## Work instructions
Please restate every line below exactly, without any pictures.

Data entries
┄┄┄┄┄┄

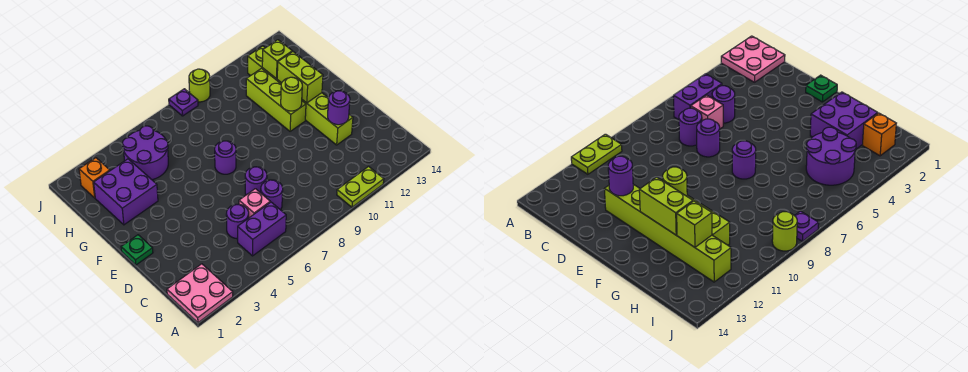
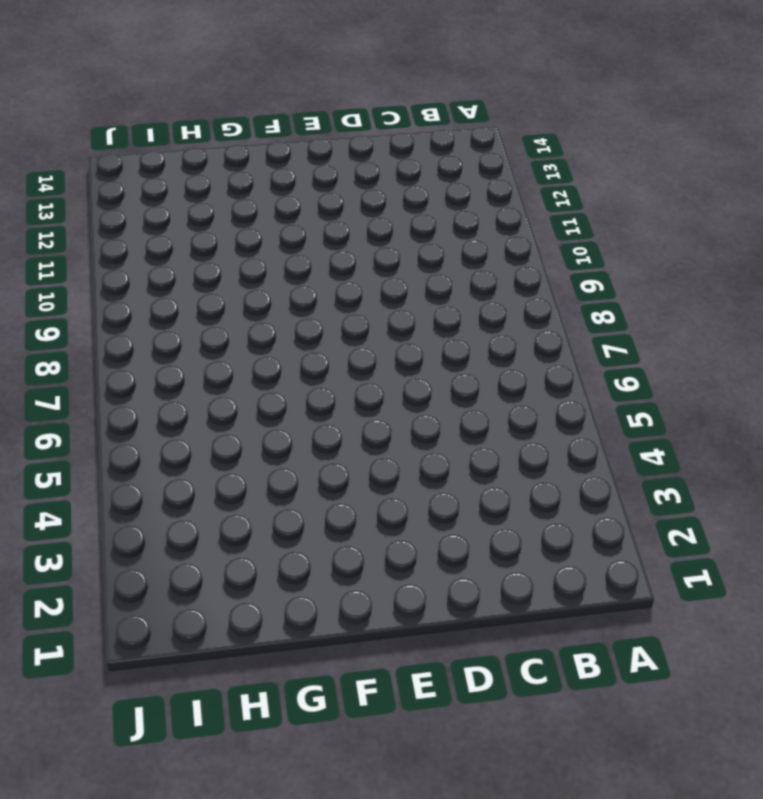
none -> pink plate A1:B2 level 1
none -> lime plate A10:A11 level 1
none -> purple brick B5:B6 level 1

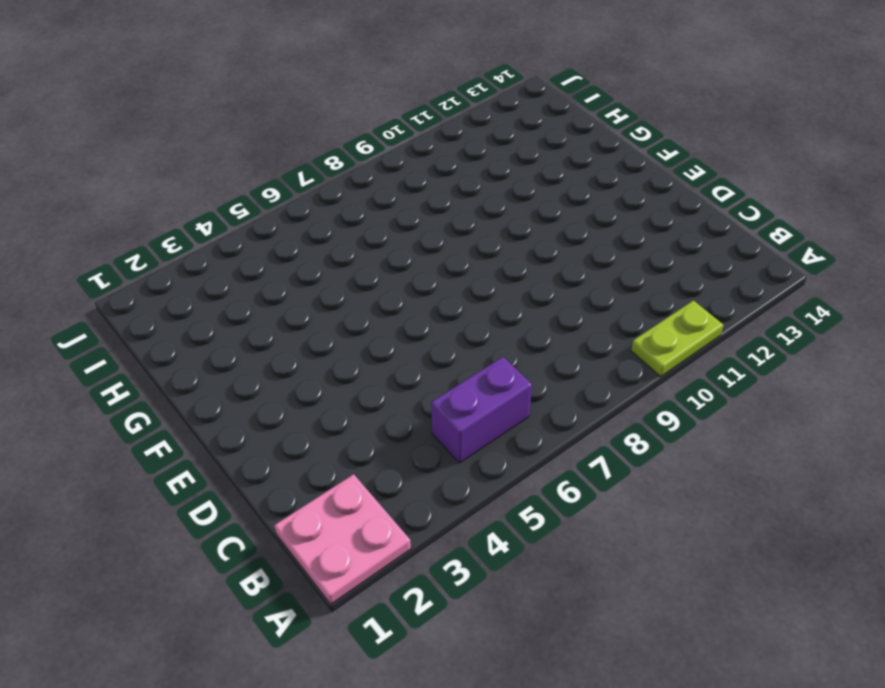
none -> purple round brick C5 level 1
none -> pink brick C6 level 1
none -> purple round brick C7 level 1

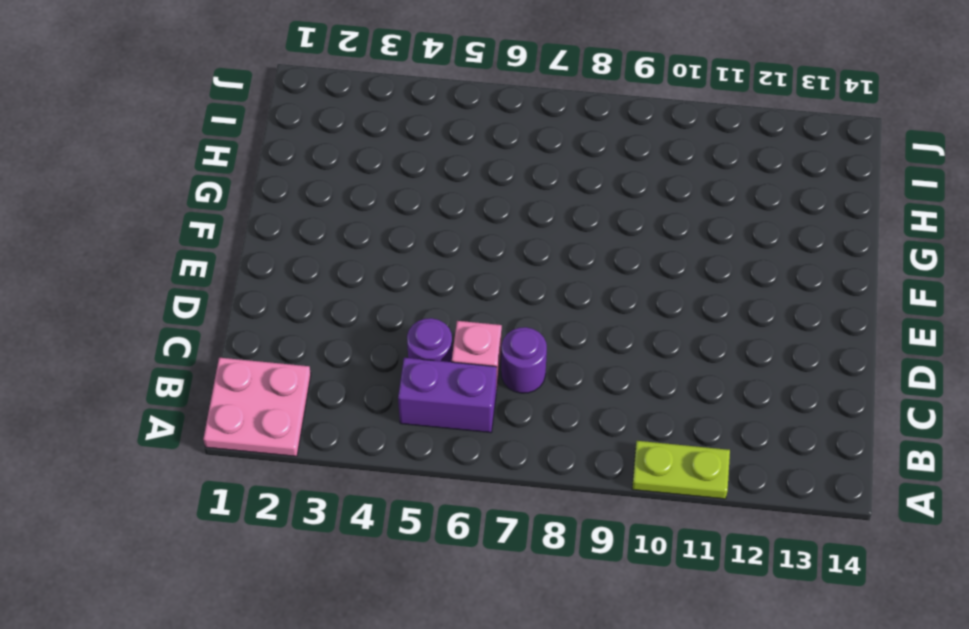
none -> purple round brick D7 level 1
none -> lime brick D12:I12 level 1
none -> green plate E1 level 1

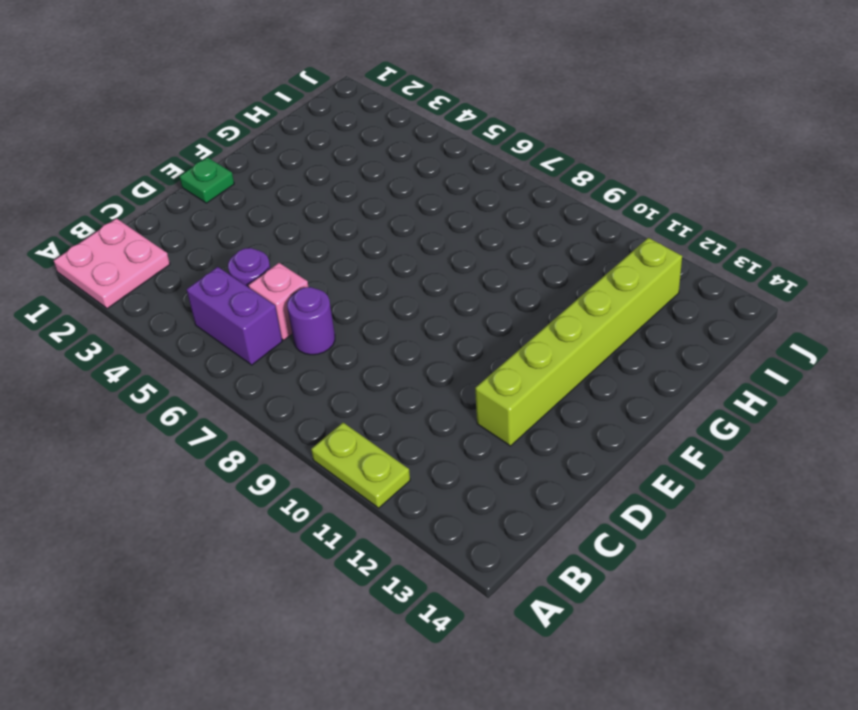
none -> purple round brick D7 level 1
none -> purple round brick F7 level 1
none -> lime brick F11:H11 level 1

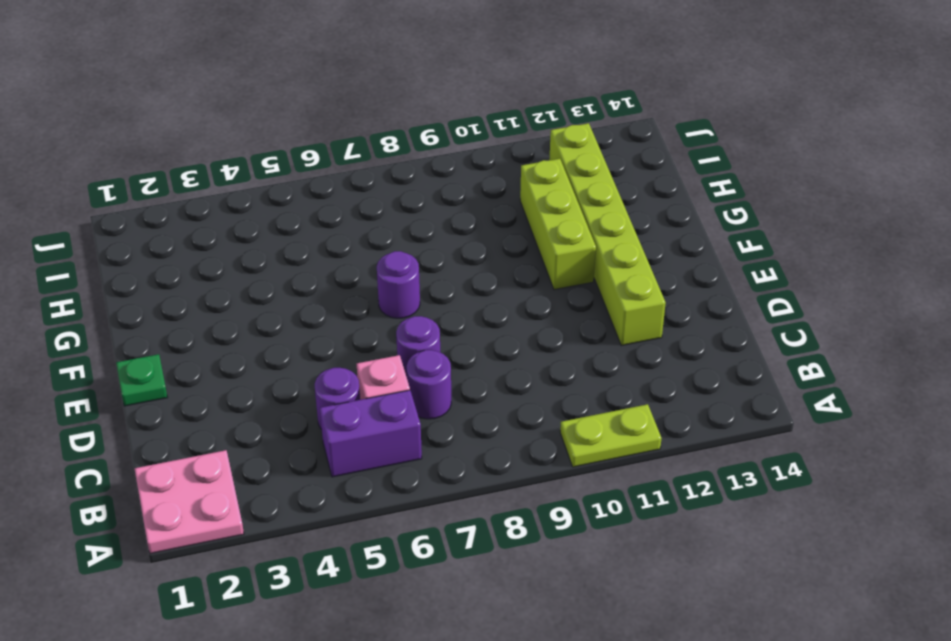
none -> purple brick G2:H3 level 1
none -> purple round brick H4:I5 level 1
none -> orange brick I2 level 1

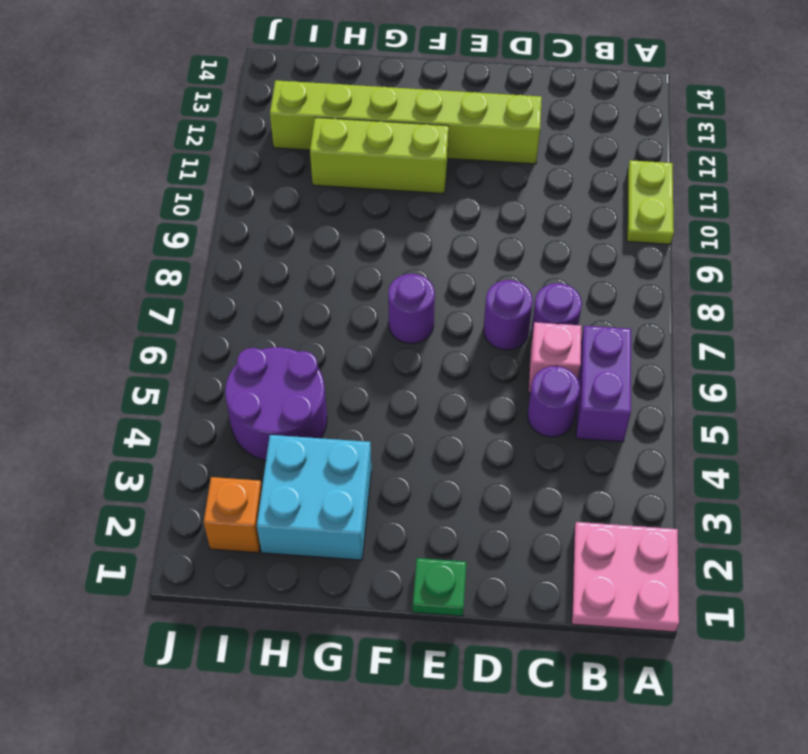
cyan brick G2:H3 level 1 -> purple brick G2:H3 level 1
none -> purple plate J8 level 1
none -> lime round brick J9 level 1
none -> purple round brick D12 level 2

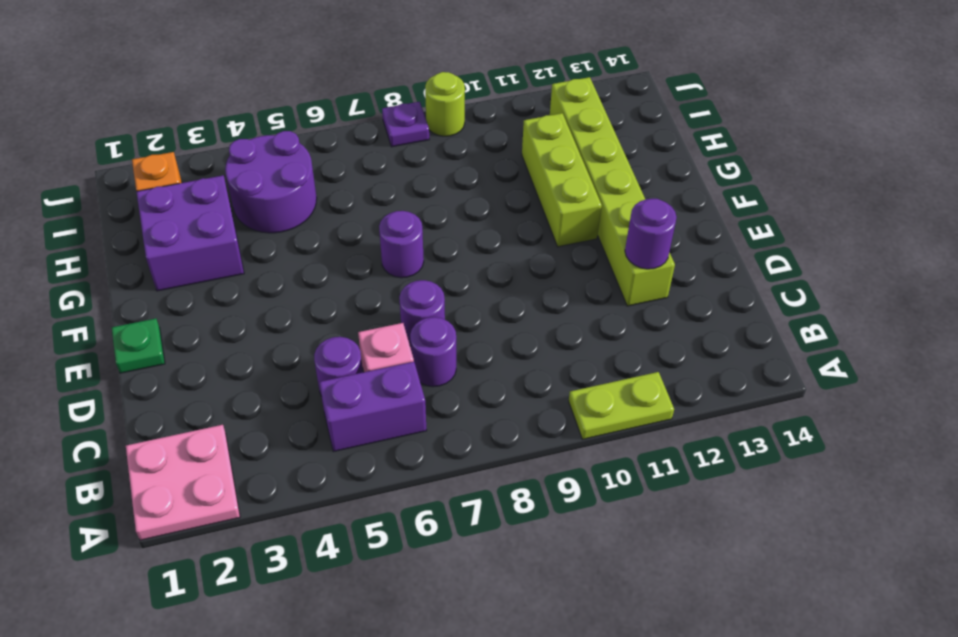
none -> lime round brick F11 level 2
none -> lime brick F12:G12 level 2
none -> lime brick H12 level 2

┄┄┄┄┄┄

## Result for this exercise
none -> pink plate A1:B2 level 1
none -> lime plate A10:A11 level 1
none -> purple brick B5:B6 level 1

none -> purple round brick C5 level 1
none -> pink brick C6 level 1
none -> purple round brick C7 level 1

none -> purple round brick D7 level 1
none -> lime brick D12:I12 level 1
none -> green plate E1 level 1

none -> purple round brick D7 level 1
none -> purple round brick F7 level 1
none -> lime brick F11:H11 level 1

none -> purple brick G2:H3 level 1
none -> purple round brick H4:I5 level 1
none -> orange brick I2 level 1

cyan brick G2:H3 level 1 -> purple brick G2:H3 level 1
none -> purple plate J8 level 1
none -> lime round brick J9 level 1
none -> purple round brick D12 level 2

none -> lime round brick F11 level 2
none -> lime brick F12:G12 level 2
none -> lime brick H12 level 2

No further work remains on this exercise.